Available records ::
========
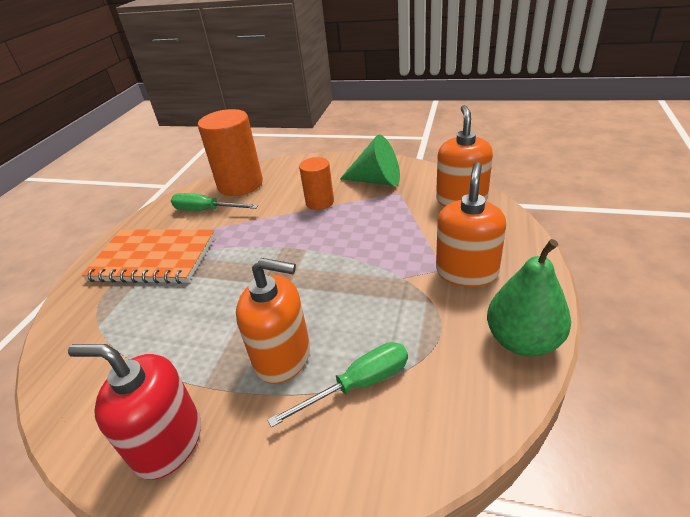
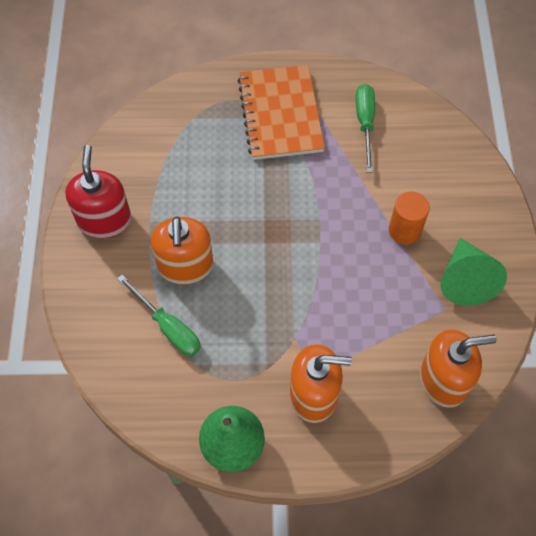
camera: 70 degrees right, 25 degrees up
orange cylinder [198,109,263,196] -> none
========
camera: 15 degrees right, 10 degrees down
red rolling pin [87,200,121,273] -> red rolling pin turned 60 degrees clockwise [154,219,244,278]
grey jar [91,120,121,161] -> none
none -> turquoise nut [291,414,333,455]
========
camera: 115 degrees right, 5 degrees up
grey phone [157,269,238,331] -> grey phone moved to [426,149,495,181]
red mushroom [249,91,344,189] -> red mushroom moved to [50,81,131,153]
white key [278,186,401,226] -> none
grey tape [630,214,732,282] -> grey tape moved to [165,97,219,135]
========
Your goal ::
The expected output is exactly the lines of the listing above between the line holding "red mushroom [249,91,344,189]" and the line holding "grey tape [630,214,732,282]", inclusive.

Result of the task ::
red mushroom [249,91,344,189] -> red mushroom moved to [50,81,131,153]
white key [278,186,401,226] -> none
grey tape [630,214,732,282] -> grey tape moved to [165,97,219,135]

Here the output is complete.